Go to the line with "(392, 197) = (292, 484): orange" in the material below and copy from there through the line with "(478, 311) = (413, 276): yellow", exactly. Pictures are not copied.

** Opening Dataset content block **

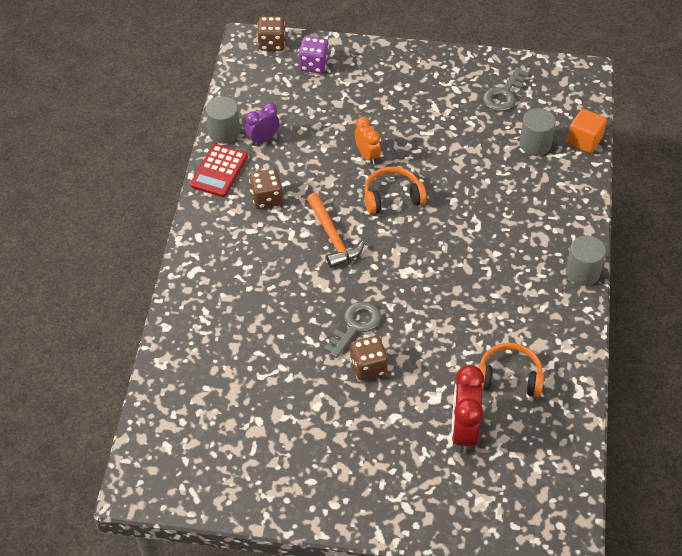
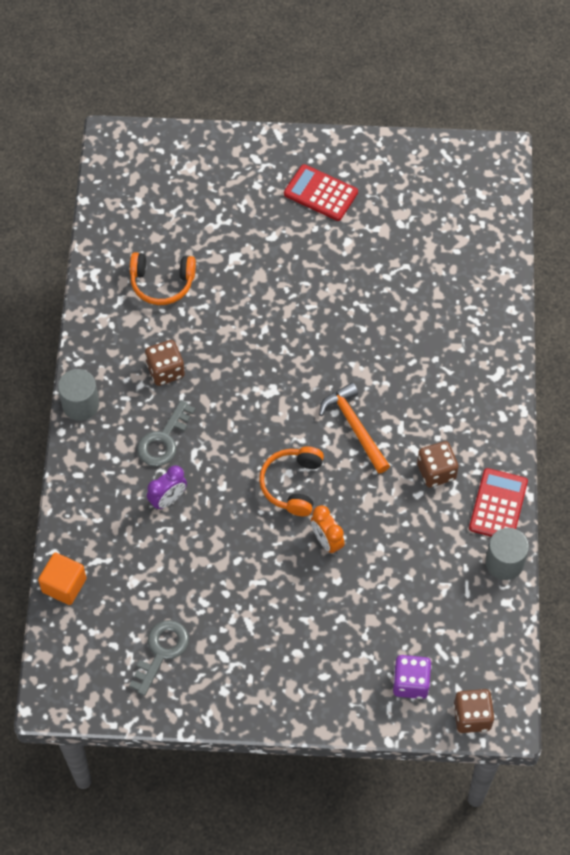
camera: 175 degrees right, 10 degrees up
(263, 139) = (455, 556): purple clock -> purple clock (168, 499)
(338, 460) = (320, 193): none -> red calculator
(355, 326) = (319, 325): grey key -> grey key (163, 440)
(368, 367) = (301, 283): brown dice -> brown dice (165, 370)
(392, 197) = (292, 484): orange headphones -> orange headphones turned 120 degrees clockwise
(464, 431) = (206, 228): red clock -> none
(535, 144) = (125, 575): grey cylinder -> none

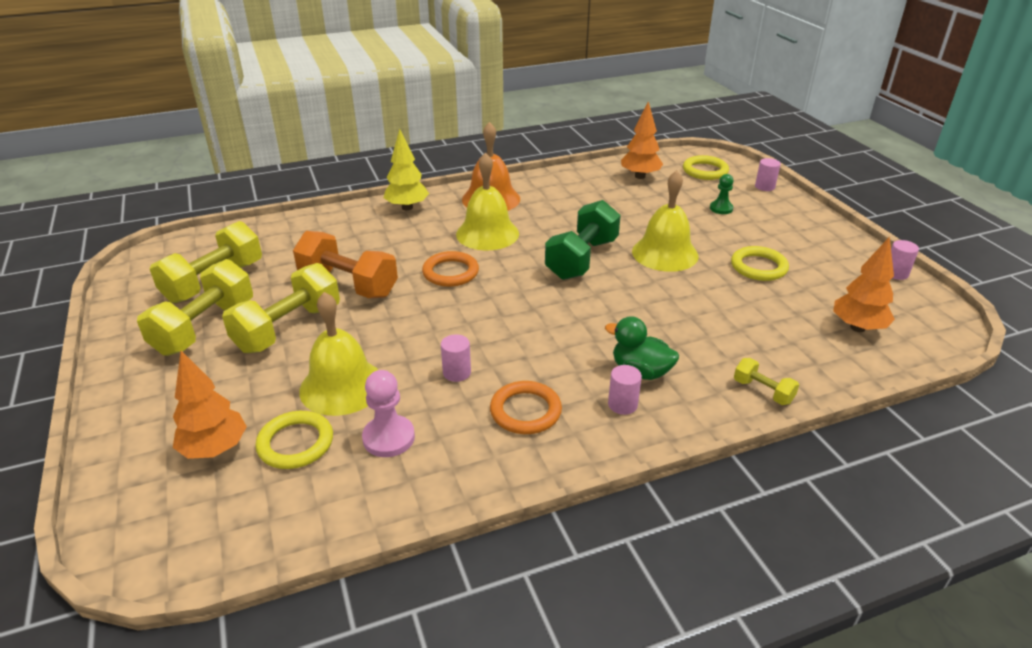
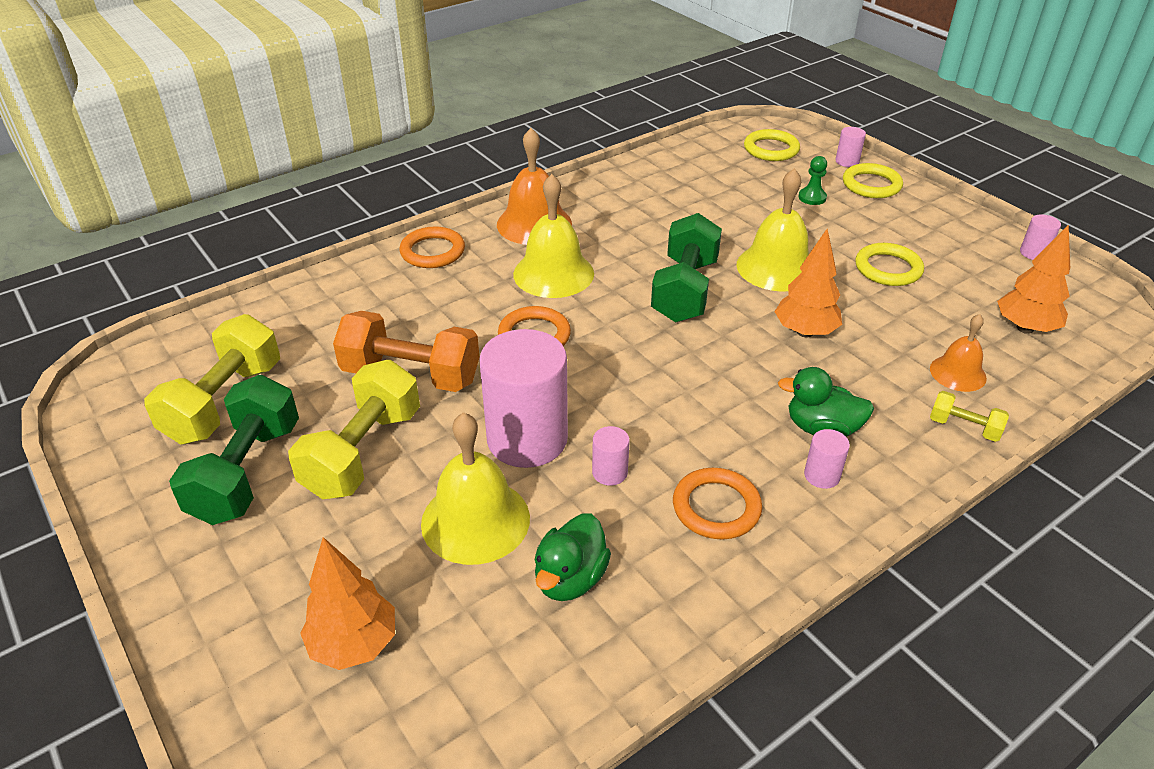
camera: 15 degrees left, 5 degrees up
(204, 327) = (247, 472): yellow dumbbell -> green dumbbell
(295, 443) = (456, 612): yellow ring -> yellow ring (871, 185)
(388, 438) = (570, 578): pink pawn -> green duck
(407, 207) = (432, 251): yellow tree -> orange ring
(408, 340) = (527, 439): none -> pink cylinder
(640, 176) = (699, 167): orange tree -> orange tree (804, 332)
(779, 351) = (958, 373): none -> orange bell

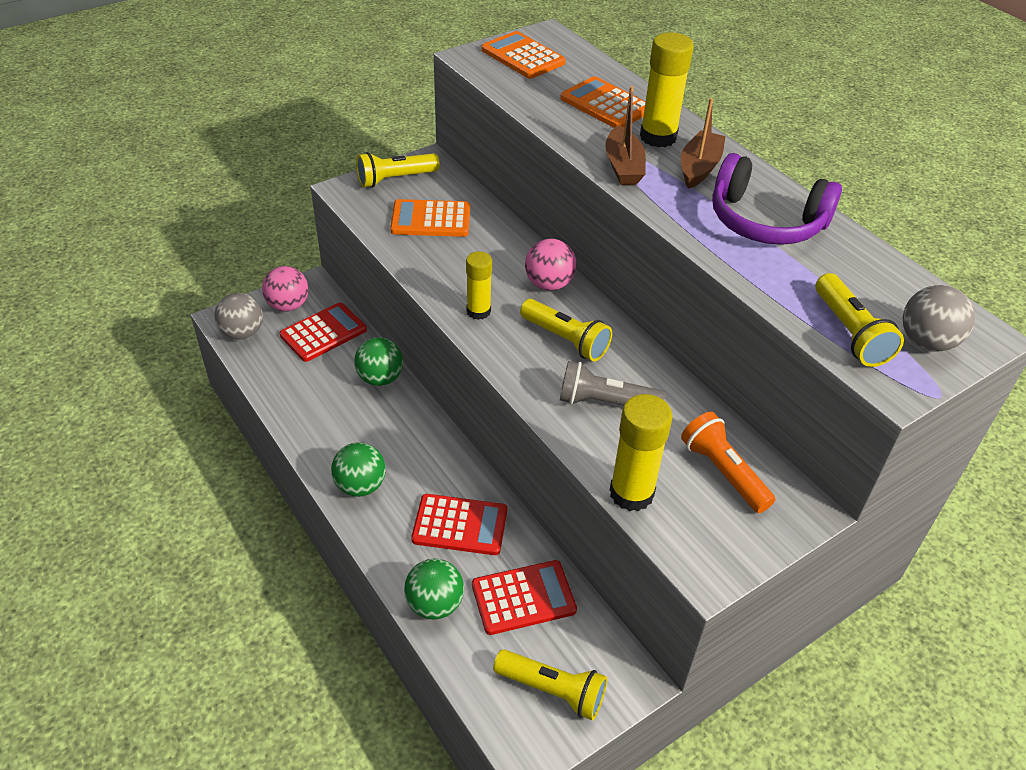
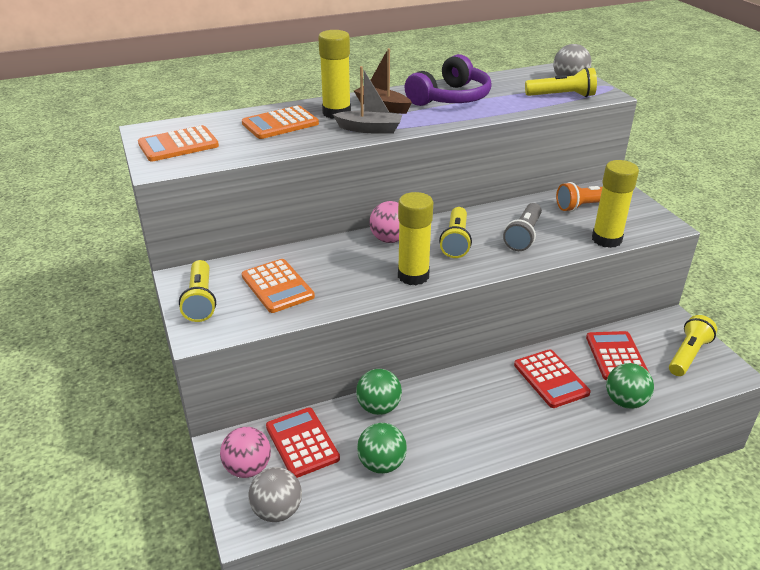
camera: 75 degrees left, 10 degrees down
(360, 486) = (506, 433): green ball -> green ball (381, 464)
(431, 220) = (277, 286): orange calculator -> orange calculator turned 45 degrees counterclockwise
(460, 525) = (551, 379): red calculator -> red calculator turned 135 degrees clockwise
(478, 311) = (413, 276): yellow glue stick -> yellow glue stick, size x1.54
(566, 340) = (456, 241): yellow flashlight -> yellow flashlight turned 135 degrees clockwise
(623, 166) = (370, 129): brown boat -> grey boat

** Closing Dataset content block **

◆ Answer for the task
(392, 197) = (292, 484): orange headphones -> orange headphones turned 120 degrees clockwise
(464, 431) = (206, 228): red clock -> none
(535, 144) = (125, 575): grey cylinder -> none

camera: 15 degrees left, 5 degrees up
(204, 327) = (247, 472): yellow dumbbell -> green dumbbell
(295, 443) = (456, 612): yellow ring -> yellow ring (871, 185)
(388, 438) = (570, 578): pink pawn -> green duck
(407, 207) = (432, 251): yellow tree -> orange ring
(408, 340) = (527, 439): none -> pink cylinder
(640, 176) = (699, 167): orange tree -> orange tree (804, 332)
(779, 351) = (958, 373): none -> orange bell

camera: 75 degrees left, 10 degrees down
(360, 486) = (506, 433): green ball -> green ball (381, 464)
(431, 220) = (277, 286): orange calculator -> orange calculator turned 45 degrees counterclockwise
(460, 525) = (551, 379): red calculator -> red calculator turned 135 degrees clockwise
(478, 311) = (413, 276): yellow glue stick -> yellow glue stick, size x1.54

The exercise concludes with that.